Task brief:
The entire set of lines below should be copied exactly.

Working data:
---

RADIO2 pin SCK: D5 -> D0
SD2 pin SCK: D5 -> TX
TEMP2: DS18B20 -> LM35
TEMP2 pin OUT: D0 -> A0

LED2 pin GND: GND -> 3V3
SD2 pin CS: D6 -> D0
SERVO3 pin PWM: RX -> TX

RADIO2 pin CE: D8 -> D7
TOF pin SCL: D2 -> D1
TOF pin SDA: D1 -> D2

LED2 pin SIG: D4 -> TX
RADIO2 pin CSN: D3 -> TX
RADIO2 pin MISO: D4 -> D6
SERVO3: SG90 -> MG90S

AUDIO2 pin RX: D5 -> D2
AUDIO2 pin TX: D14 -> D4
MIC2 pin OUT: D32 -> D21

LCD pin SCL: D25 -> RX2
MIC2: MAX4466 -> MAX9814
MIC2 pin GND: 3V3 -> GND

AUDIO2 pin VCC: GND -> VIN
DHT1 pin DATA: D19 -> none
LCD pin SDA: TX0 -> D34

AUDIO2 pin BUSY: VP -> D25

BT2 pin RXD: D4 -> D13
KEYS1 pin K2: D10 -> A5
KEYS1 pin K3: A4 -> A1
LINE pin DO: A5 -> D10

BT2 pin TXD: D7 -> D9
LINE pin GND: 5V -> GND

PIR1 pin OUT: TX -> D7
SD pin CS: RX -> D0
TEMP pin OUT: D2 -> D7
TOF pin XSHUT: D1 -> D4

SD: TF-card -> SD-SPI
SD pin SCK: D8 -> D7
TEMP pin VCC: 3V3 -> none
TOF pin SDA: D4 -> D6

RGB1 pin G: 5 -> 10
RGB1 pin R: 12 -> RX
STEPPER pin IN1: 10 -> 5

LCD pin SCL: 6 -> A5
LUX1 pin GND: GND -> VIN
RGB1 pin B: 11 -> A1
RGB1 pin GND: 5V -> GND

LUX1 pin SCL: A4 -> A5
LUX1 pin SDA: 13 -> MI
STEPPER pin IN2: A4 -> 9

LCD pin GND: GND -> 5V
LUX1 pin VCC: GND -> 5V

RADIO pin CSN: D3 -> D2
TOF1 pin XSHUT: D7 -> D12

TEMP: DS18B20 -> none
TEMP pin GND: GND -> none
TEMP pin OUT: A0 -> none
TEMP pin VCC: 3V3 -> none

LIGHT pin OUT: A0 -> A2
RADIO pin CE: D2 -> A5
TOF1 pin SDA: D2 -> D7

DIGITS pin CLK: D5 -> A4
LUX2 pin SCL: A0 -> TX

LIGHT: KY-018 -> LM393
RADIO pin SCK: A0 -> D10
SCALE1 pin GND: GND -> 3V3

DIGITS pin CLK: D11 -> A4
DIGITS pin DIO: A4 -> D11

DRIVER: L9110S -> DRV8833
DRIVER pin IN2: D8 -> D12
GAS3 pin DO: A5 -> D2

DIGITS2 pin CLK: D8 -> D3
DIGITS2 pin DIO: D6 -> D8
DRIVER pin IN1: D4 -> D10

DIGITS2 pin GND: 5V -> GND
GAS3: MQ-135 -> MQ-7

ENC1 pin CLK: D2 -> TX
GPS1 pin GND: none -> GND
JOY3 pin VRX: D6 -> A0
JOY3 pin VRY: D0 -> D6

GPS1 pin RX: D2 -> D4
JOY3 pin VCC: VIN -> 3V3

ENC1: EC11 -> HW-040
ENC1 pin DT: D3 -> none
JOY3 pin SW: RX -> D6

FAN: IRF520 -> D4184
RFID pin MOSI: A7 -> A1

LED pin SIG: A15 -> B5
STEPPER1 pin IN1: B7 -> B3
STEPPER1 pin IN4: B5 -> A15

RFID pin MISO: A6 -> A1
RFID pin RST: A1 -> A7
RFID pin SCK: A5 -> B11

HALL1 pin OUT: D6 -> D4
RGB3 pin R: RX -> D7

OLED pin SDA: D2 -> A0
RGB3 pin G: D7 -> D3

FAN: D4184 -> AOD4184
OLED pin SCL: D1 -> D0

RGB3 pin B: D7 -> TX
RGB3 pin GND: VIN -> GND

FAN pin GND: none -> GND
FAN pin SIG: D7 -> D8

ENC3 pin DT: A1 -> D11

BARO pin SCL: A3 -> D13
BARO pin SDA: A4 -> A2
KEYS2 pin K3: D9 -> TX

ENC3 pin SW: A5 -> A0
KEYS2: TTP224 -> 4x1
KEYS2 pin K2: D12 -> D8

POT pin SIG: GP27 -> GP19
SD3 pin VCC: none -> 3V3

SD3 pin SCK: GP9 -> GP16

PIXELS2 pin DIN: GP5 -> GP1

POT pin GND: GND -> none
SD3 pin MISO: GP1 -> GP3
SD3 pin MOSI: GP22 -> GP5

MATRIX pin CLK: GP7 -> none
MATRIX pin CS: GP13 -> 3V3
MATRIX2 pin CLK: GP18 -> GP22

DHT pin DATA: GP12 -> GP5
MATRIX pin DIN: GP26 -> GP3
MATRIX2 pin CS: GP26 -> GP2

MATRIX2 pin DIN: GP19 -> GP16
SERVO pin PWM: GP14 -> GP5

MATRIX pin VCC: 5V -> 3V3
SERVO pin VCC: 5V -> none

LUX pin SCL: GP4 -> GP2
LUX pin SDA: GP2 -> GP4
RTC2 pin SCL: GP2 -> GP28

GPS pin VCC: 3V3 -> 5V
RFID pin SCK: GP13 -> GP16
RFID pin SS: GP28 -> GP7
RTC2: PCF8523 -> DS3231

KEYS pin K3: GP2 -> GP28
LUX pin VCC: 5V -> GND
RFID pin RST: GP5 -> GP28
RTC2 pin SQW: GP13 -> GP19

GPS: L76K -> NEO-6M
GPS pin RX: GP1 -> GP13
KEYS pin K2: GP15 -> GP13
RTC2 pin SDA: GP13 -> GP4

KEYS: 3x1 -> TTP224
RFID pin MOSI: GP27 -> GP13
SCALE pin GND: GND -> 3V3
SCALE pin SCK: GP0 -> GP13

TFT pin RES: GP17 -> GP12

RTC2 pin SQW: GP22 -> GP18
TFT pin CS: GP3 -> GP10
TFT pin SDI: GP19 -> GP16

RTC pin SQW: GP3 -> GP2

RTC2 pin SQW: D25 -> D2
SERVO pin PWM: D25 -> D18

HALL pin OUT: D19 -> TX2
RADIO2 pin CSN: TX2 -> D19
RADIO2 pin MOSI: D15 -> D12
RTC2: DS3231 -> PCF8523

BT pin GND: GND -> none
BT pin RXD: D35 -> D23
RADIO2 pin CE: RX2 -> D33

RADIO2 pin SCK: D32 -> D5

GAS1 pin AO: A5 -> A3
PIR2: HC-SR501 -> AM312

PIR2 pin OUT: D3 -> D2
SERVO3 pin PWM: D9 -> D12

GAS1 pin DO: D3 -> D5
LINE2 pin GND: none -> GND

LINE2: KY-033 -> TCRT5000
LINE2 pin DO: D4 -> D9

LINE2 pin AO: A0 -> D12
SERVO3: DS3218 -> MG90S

---

Answer to this exercise:
RADIO2 pin SCK: D5 -> D0
SD2 pin SCK: D5 -> TX
TEMP2: DS18B20 -> LM35
TEMP2 pin OUT: D0 -> A0

LED2 pin GND: GND -> 3V3
SD2 pin CS: D6 -> D0
SERVO3 pin PWM: RX -> TX

RADIO2 pin CE: D8 -> D7
TOF pin SCL: D2 -> D1
TOF pin SDA: D1 -> D2

LED2 pin SIG: D4 -> TX
RADIO2 pin CSN: D3 -> TX
RADIO2 pin MISO: D4 -> D6
SERVO3: SG90 -> MG90S

AUDIO2 pin RX: D5 -> D2
AUDIO2 pin TX: D14 -> D4
MIC2 pin OUT: D32 -> D21

LCD pin SCL: D25 -> RX2
MIC2: MAX4466 -> MAX9814
MIC2 pin GND: 3V3 -> GND

AUDIO2 pin VCC: GND -> VIN
DHT1 pin DATA: D19 -> none
LCD pin SDA: TX0 -> D34

AUDIO2 pin BUSY: VP -> D25

BT2 pin RXD: D4 -> D13
KEYS1 pin K2: D10 -> A5
KEYS1 pin K3: A4 -> A1
LINE pin DO: A5 -> D10

BT2 pin TXD: D7 -> D9
LINE pin GND: 5V -> GND

PIR1 pin OUT: TX -> D7
SD pin CS: RX -> D0
TEMP pin OUT: D2 -> D7
TOF pin XSHUT: D1 -> D4

SD: TF-card -> SD-SPI
SD pin SCK: D8 -> D7
TEMP pin VCC: 3V3 -> none
TOF pin SDA: D4 -> D6

RGB1 pin G: 5 -> 10
RGB1 pin R: 12 -> RX
STEPPER pin IN1: 10 -> 5

LCD pin SCL: 6 -> A5
LUX1 pin GND: GND -> VIN
RGB1 pin B: 11 -> A1
RGB1 pin GND: 5V -> GND

LUX1 pin SCL: A4 -> A5
LUX1 pin SDA: 13 -> MI
STEPPER pin IN2: A4 -> 9

LCD pin GND: GND -> 5V
LUX1 pin VCC: GND -> 5V

RADIO pin CSN: D3 -> D2
TOF1 pin XSHUT: D7 -> D12

TEMP: DS18B20 -> none
TEMP pin GND: GND -> none
TEMP pin OUT: A0 -> none
TEMP pin VCC: 3V3 -> none

LIGHT pin OUT: A0 -> A2
RADIO pin CE: D2 -> A5
TOF1 pin SDA: D2 -> D7

DIGITS pin CLK: D5 -> A4
LUX2 pin SCL: A0 -> TX

LIGHT: KY-018 -> LM393
RADIO pin SCK: A0 -> D10
SCALE1 pin GND: GND -> 3V3

DIGITS pin CLK: D11 -> A4
DIGITS pin DIO: A4 -> D11

DRIVER: L9110S -> DRV8833
DRIVER pin IN2: D8 -> D12
GAS3 pin DO: A5 -> D2

DIGITS2 pin CLK: D8 -> D3
DIGITS2 pin DIO: D6 -> D8
DRIVER pin IN1: D4 -> D10

DIGITS2 pin GND: 5V -> GND
GAS3: MQ-135 -> MQ-7

ENC1 pin CLK: D2 -> TX
GPS1 pin GND: none -> GND
JOY3 pin VRX: D6 -> A0
JOY3 pin VRY: D0 -> D6

GPS1 pin RX: D2 -> D4
JOY3 pin VCC: VIN -> 3V3

ENC1: EC11 -> HW-040
ENC1 pin DT: D3 -> none
JOY3 pin SW: RX -> D6

FAN: IRF520 -> D4184
RFID pin MOSI: A7 -> A1

LED pin SIG: A15 -> B5
STEPPER1 pin IN1: B7 -> B3
STEPPER1 pin IN4: B5 -> A15

RFID pin MISO: A6 -> A1
RFID pin RST: A1 -> A7
RFID pin SCK: A5 -> B11

HALL1 pin OUT: D6 -> D4
RGB3 pin R: RX -> D7

OLED pin SDA: D2 -> A0
RGB3 pin G: D7 -> D3

FAN: D4184 -> AOD4184
OLED pin SCL: D1 -> D0

RGB3 pin B: D7 -> TX
RGB3 pin GND: VIN -> GND

FAN pin GND: none -> GND
FAN pin SIG: D7 -> D8

ENC3 pin DT: A1 -> D11

BARO pin SCL: A3 -> D13
BARO pin SDA: A4 -> A2
KEYS2 pin K3: D9 -> TX

ENC3 pin SW: A5 -> A0
KEYS2: TTP224 -> 4x1
KEYS2 pin K2: D12 -> D8

POT pin SIG: GP27 -> GP19
SD3 pin VCC: none -> 3V3

SD3 pin SCK: GP9 -> GP16

PIXELS2 pin DIN: GP5 -> GP1

POT pin GND: GND -> none
SD3 pin MISO: GP1 -> GP3
SD3 pin MOSI: GP22 -> GP5

MATRIX pin CLK: GP7 -> none
MATRIX pin CS: GP13 -> 3V3
MATRIX2 pin CLK: GP18 -> GP22

DHT pin DATA: GP12 -> GP5
MATRIX pin DIN: GP26 -> GP3
MATRIX2 pin CS: GP26 -> GP2

MATRIX2 pin DIN: GP19 -> GP16
SERVO pin PWM: GP14 -> GP5

MATRIX pin VCC: 5V -> 3V3
SERVO pin VCC: 5V -> none

LUX pin SCL: GP4 -> GP2
LUX pin SDA: GP2 -> GP4
RTC2 pin SCL: GP2 -> GP28

GPS pin VCC: 3V3 -> 5V
RFID pin SCK: GP13 -> GP16
RFID pin SS: GP28 -> GP7
RTC2: PCF8523 -> DS3231

KEYS pin K3: GP2 -> GP28
LUX pin VCC: 5V -> GND
RFID pin RST: GP5 -> GP28
RTC2 pin SQW: GP13 -> GP19

GPS: L76K -> NEO-6M
GPS pin RX: GP1 -> GP13
KEYS pin K2: GP15 -> GP13
RTC2 pin SDA: GP13 -> GP4

KEYS: 3x1 -> TTP224
RFID pin MOSI: GP27 -> GP13
SCALE pin GND: GND -> 3V3
SCALE pin SCK: GP0 -> GP13

TFT pin RES: GP17 -> GP12

RTC2 pin SQW: GP22 -> GP18
TFT pin CS: GP3 -> GP10
TFT pin SDI: GP19 -> GP16

RTC pin SQW: GP3 -> GP2

RTC2 pin SQW: D25 -> D2
SERVO pin PWM: D25 -> D18

HALL pin OUT: D19 -> TX2
RADIO2 pin CSN: TX2 -> D19
RADIO2 pin MOSI: D15 -> D12
RTC2: DS3231 -> PCF8523

BT pin GND: GND -> none
BT pin RXD: D35 -> D23
RADIO2 pin CE: RX2 -> D33

RADIO2 pin SCK: D32 -> D5

GAS1 pin AO: A5 -> A3
PIR2: HC-SR501 -> AM312

PIR2 pin OUT: D3 -> D2
SERVO3 pin PWM: D9 -> D12

GAS1 pin DO: D3 -> D5
LINE2 pin GND: none -> GND

LINE2: KY-033 -> TCRT5000
LINE2 pin DO: D4 -> D9

LINE2 pin AO: A0 -> D12
SERVO3: DS3218 -> MG90S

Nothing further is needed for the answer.